++++ Source data ++++

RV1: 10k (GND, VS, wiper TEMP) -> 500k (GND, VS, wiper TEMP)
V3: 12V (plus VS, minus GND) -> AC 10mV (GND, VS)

++++
++++ Source data ++++

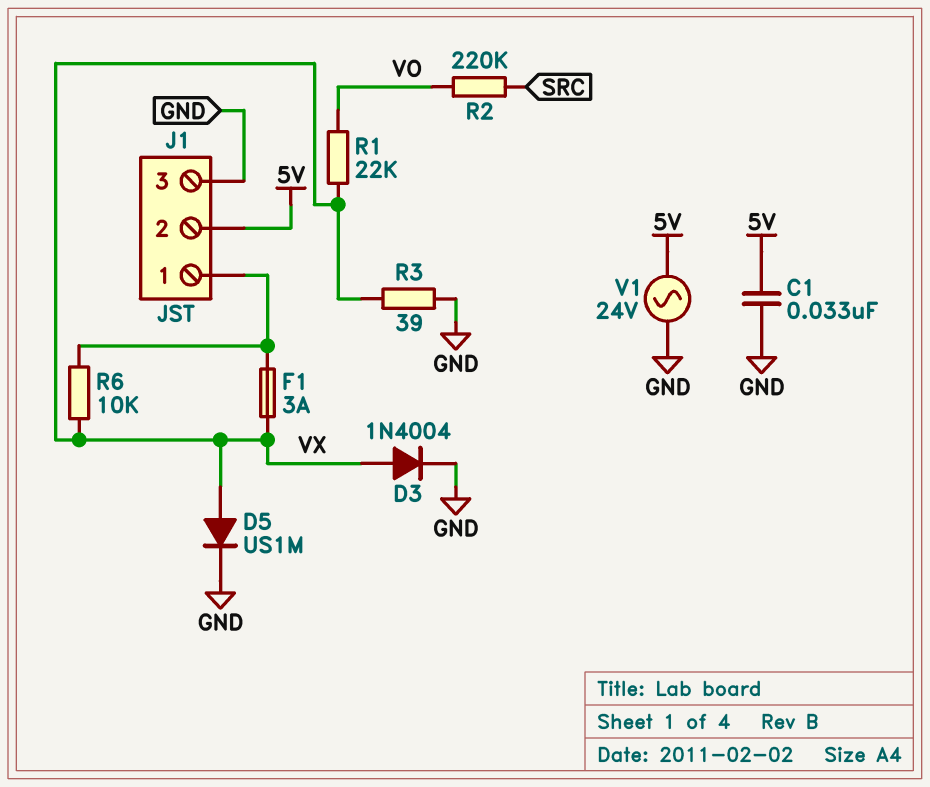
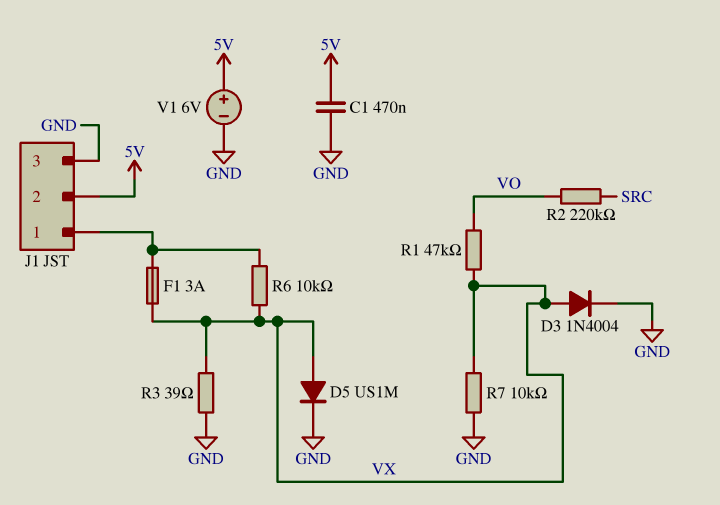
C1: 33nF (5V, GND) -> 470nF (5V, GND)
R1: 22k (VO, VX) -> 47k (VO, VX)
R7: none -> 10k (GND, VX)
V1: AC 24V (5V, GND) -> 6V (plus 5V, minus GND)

++++

### Task directions
Go through the data above and copy each line in which "plus" appears.

### Solved problem
V3: 12V (plus VS, minus GND) -> AC 10mV (GND, VS)
V1: AC 24V (5V, GND) -> 6V (plus 5V, minus GND)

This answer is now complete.